**What to do**
Print out each record below, unaltered and complete, without its images.

*** Block opens ***

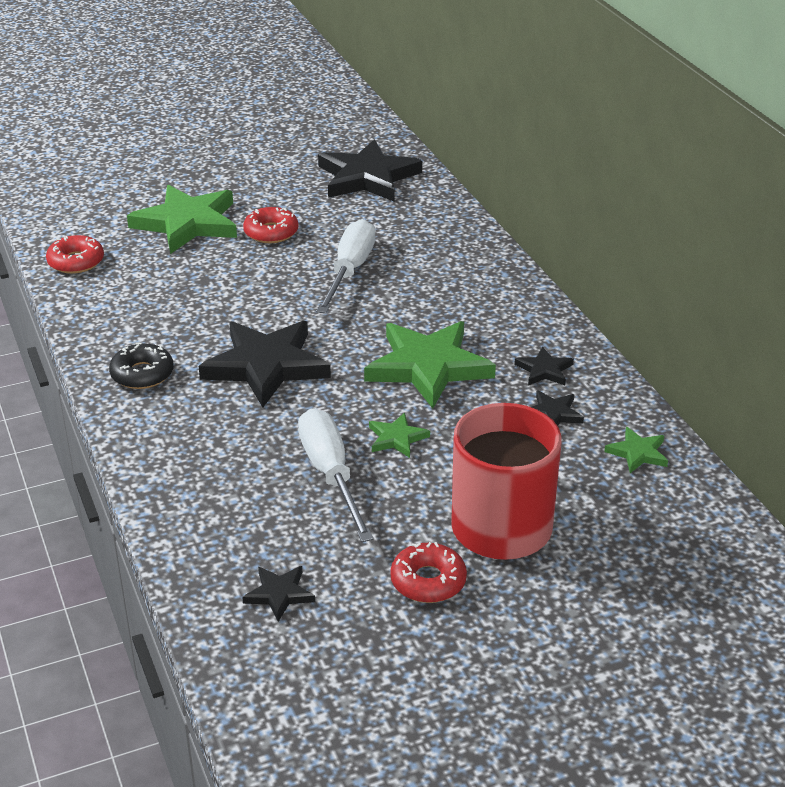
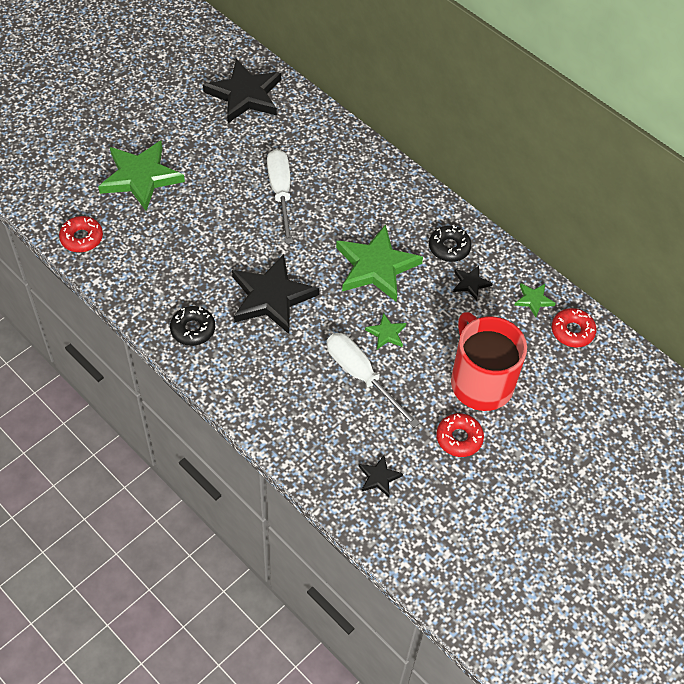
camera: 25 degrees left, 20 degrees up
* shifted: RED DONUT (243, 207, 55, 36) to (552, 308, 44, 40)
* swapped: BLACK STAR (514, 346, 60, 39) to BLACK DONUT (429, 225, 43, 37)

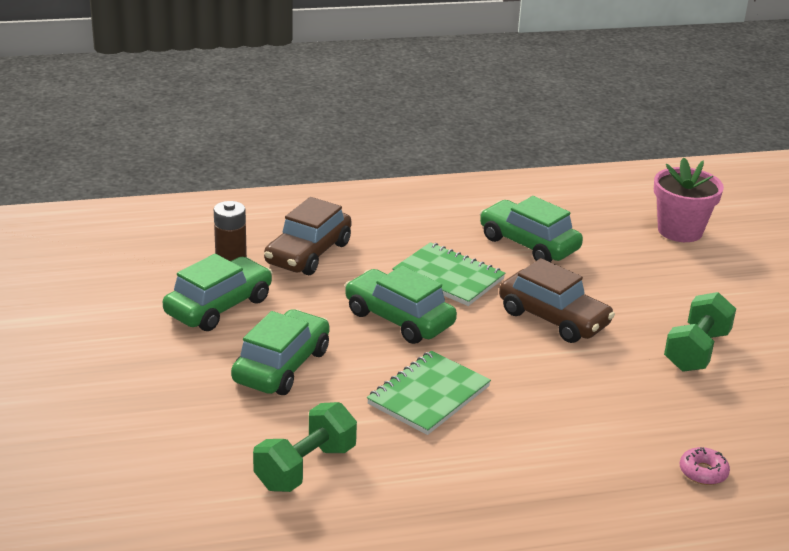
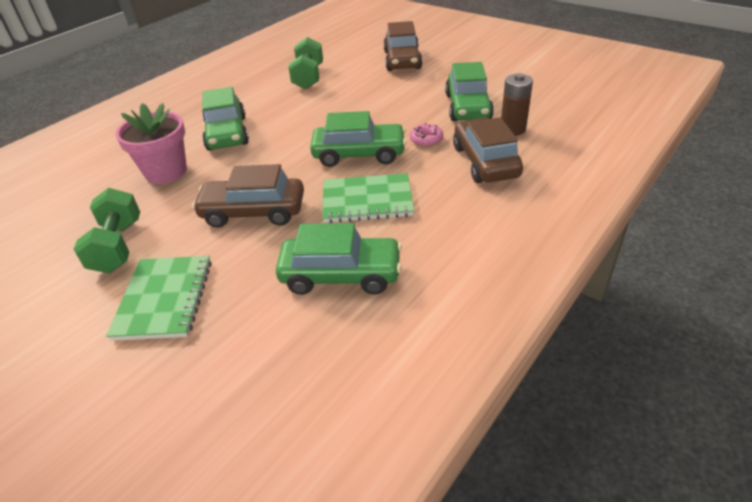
camera: 145 degrees right, 10 degrees up
* shifted: GREEN CAR (231, 309, 99, 86) to (202, 87, 47, 64)
* shifted: GREEN NOTEBOOK (367, 351, 124, 84) to (106, 256, 106, 85)
* shifted: PINK FLOWER POT (654, 158, 70, 84) to (115, 103, 72, 81)
* shifted: PINK DONUT (680, 447, 50, 38) to (410, 123, 33, 24)
* new: BROWN CAR (383, 21, 40, 50)

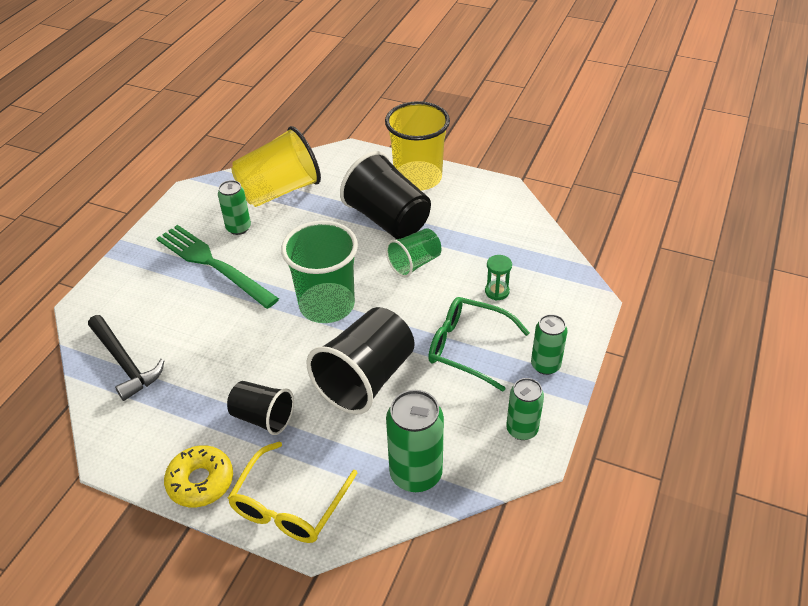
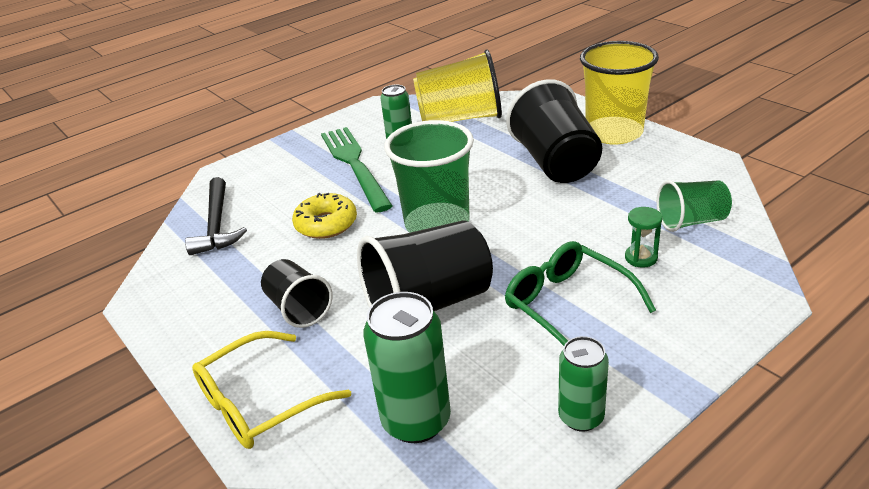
camera: 30 degrees right, 10 degrees down
* shifted: YELLOW DONUT (164, 445, 69, 62) to (292, 193, 65, 46)
* shifted: GREEN CUP (386, 228, 56, 49) to (657, 180, 75, 52)
* gone: GREEN CAN (531, 314, 36, 61)

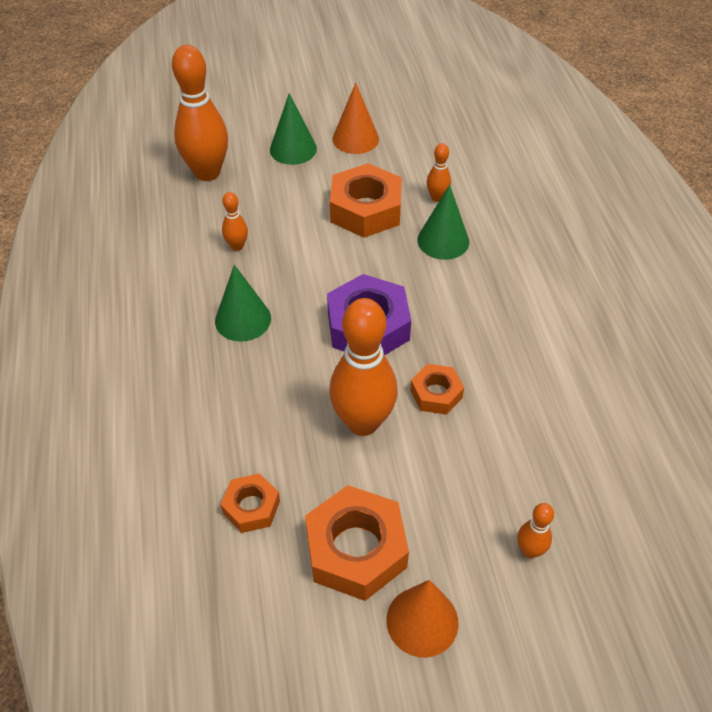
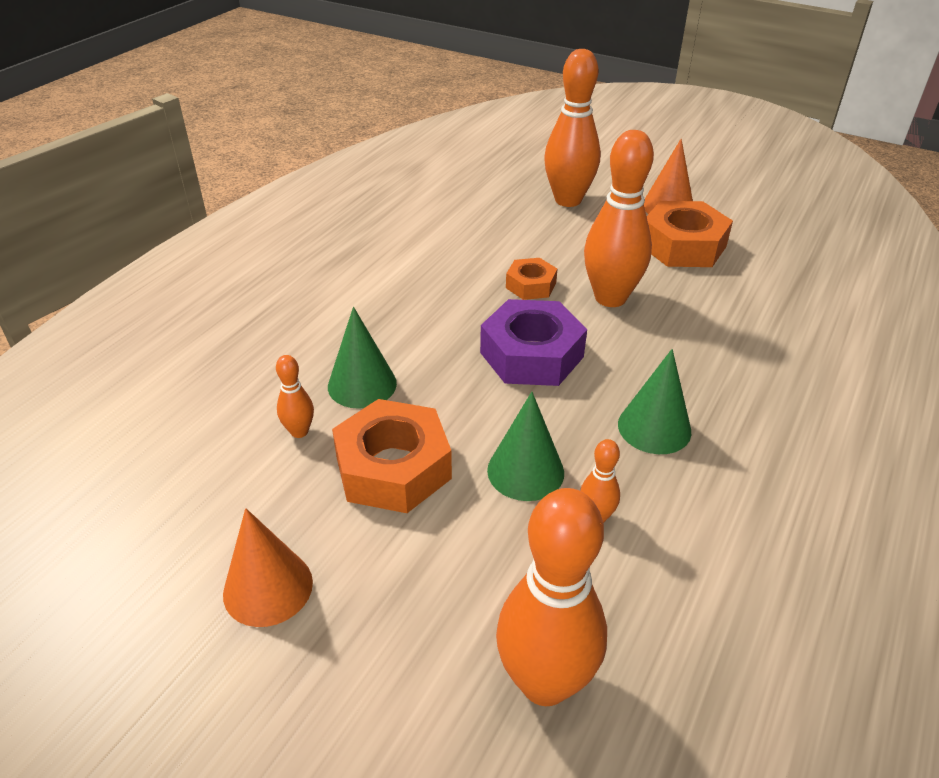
camera: 140 degrees left, 10 degrees down
* gone: ORANGE NUT (221, 473, 59, 60)
* shifted: GREEN CONE (270, 93, 47, 72) to (487, 392, 77, 109)
* scaled: ORANGE BOWLING PIN (517, 503, 37, 55) = (544, 49, 57, 158) x2.18

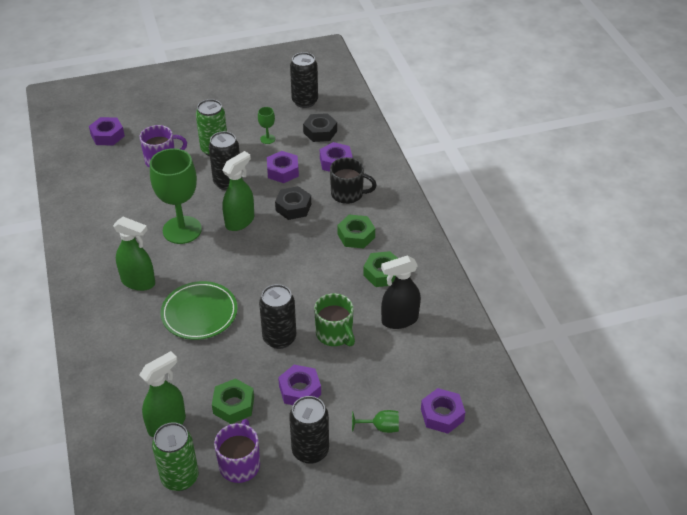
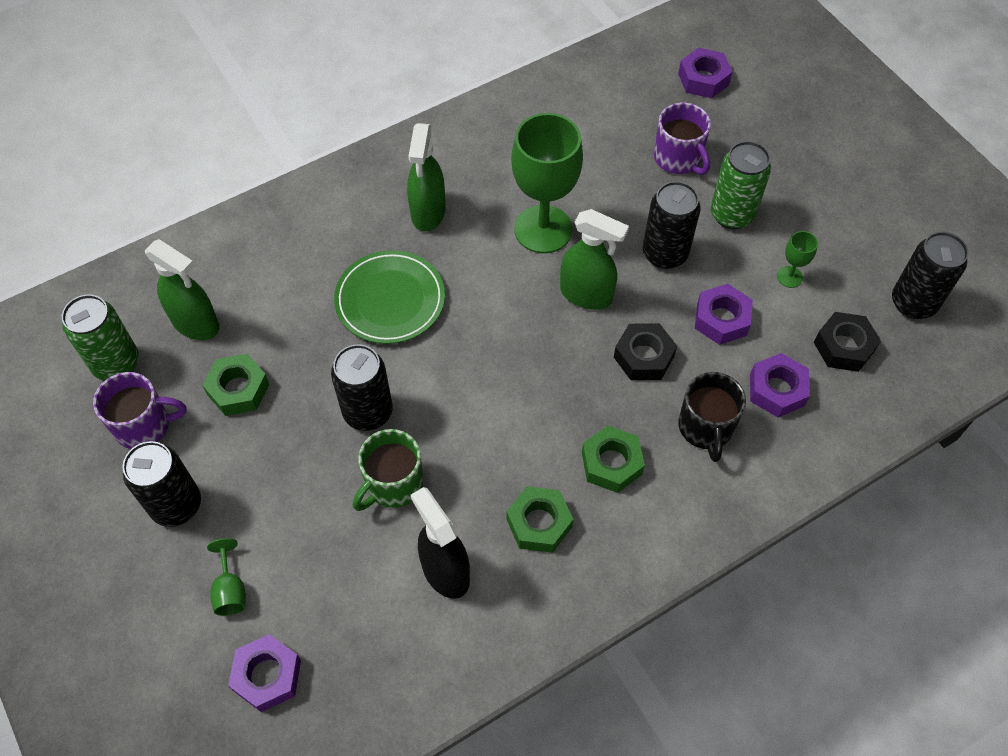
camera: 75 degrees right, 15 degrees up
* gone: PURPLE NUT (278, 365, 43, 40)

*** Block closes ***

**Solution to this exercise**
camera: 25 degrees left, 20 degrees up
* shifted: RED DONUT (243, 207, 55, 36) to (552, 308, 44, 40)
* swapped: BLACK STAR (514, 346, 60, 39) to BLACK DONUT (429, 225, 43, 37)

camera: 145 degrees right, 10 degrees up
* shifted: GREEN CAR (231, 309, 99, 86) to (202, 87, 47, 64)
* shifted: GREEN NOTEBOOK (367, 351, 124, 84) to (106, 256, 106, 85)
* shifted: PINK FLOWER POT (654, 158, 70, 84) to (115, 103, 72, 81)
* shifted: PINK DONUT (680, 447, 50, 38) to (410, 123, 33, 24)
* new: BROWN CAR (383, 21, 40, 50)

camera: 30 degrees right, 10 degrees down
* shifted: YELLOW DONUT (164, 445, 69, 62) to (292, 193, 65, 46)
* shifted: GREEN CUP (386, 228, 56, 49) to (657, 180, 75, 52)
* gone: GREEN CAN (531, 314, 36, 61)

camera: 140 degrees left, 10 degrees down
* gone: ORANGE NUT (221, 473, 59, 60)
* shifted: GREEN CONE (270, 93, 47, 72) to (487, 392, 77, 109)
* scaled: ORANGE BOWLING PIN (517, 503, 37, 55) = (544, 49, 57, 158) x2.18

camera: 75 degrees right, 15 degrees up
* gone: PURPLE NUT (278, 365, 43, 40)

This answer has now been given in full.